>> start Data listing
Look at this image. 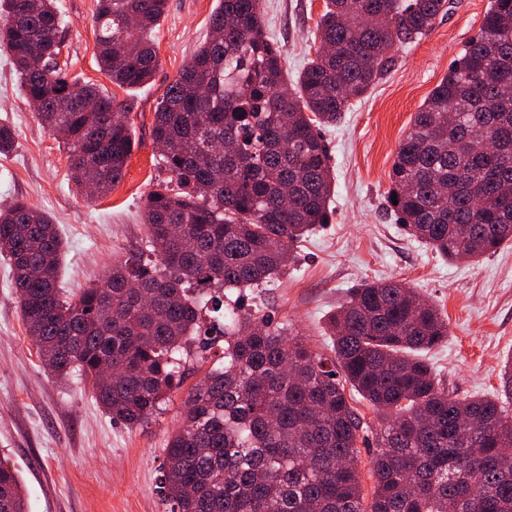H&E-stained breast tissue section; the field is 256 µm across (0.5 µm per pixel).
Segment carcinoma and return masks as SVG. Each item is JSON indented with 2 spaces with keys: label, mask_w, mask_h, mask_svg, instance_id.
Masks as SVG:
<instances>
[{
  "label": "carcinoma",
  "mask_w": 512,
  "mask_h": 512,
  "mask_svg": "<svg viewBox=\"0 0 512 512\" xmlns=\"http://www.w3.org/2000/svg\"><path fill=\"white\" fill-rule=\"evenodd\" d=\"M446 0H325L315 56L288 79L263 32L261 0H219L210 36L158 102L153 143L170 177L146 199L144 248L103 285L62 298L63 243L23 199L0 209L28 335L42 367L78 371L128 426L147 422L186 365L221 364L185 397L158 486L170 512H512V414L501 398L448 392L420 353L448 337L431 302L400 281L360 283L329 317L331 354L271 315L225 302L282 274L329 223L332 169L320 128L384 76L393 51L429 34ZM168 0H97L99 67L126 88L160 61L149 31ZM56 0H0V43L27 100L66 149L72 181L106 194L135 141L123 108L58 65ZM512 0H491L479 33L414 114L388 193L406 232L448 261L512 241ZM117 377L106 382L101 367ZM355 391L389 417L365 502ZM0 465V512H26Z\"/></svg>",
  "instance_id": "1"
}]
</instances>
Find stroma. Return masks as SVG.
>> end Data listing
▶ Task description: Starting from the line containing "Segment carcinoma and" and ending with the final line of the data, reproduce each line exactly as it appears, including no other lines.

▶ Task result:
Segment carcinoma and return masks as SVG. Each item is JSON indented with 2 spaces with keys: label, mask_w, mask_h, mask_svg, instance_id.
Masks as SVG:
<instances>
[{
  "label": "carcinoma",
  "mask_w": 512,
  "mask_h": 512,
  "mask_svg": "<svg viewBox=\"0 0 512 512\" xmlns=\"http://www.w3.org/2000/svg\"><path fill=\"white\" fill-rule=\"evenodd\" d=\"M446 0H325L315 56L288 79L263 32L261 0H219L210 36L158 102L153 143L170 177L146 199L144 248L103 285L62 298L63 243L23 199L0 209L28 335L42 367L78 371L128 426L147 422L186 365L221 364L185 397L158 486L170 512H512V414L501 398L448 392L420 353L448 337L431 302L400 281L360 283L329 317L331 354L271 315L225 302L282 274L329 223L332 169L320 128L384 76L393 51L429 34ZM168 0H97L99 67L126 88L160 61L149 31ZM56 0H0V43L27 100L66 149L72 181L106 194L135 141L123 108L58 65ZM512 0H491L479 33L414 114L388 193L406 232L448 261L512 241ZM117 377L106 382L101 367ZM355 391L389 417L365 502ZM0 465V512H26Z\"/></svg>",
  "instance_id": "1"
}]
</instances>
Find stroma. Return masks as SVG.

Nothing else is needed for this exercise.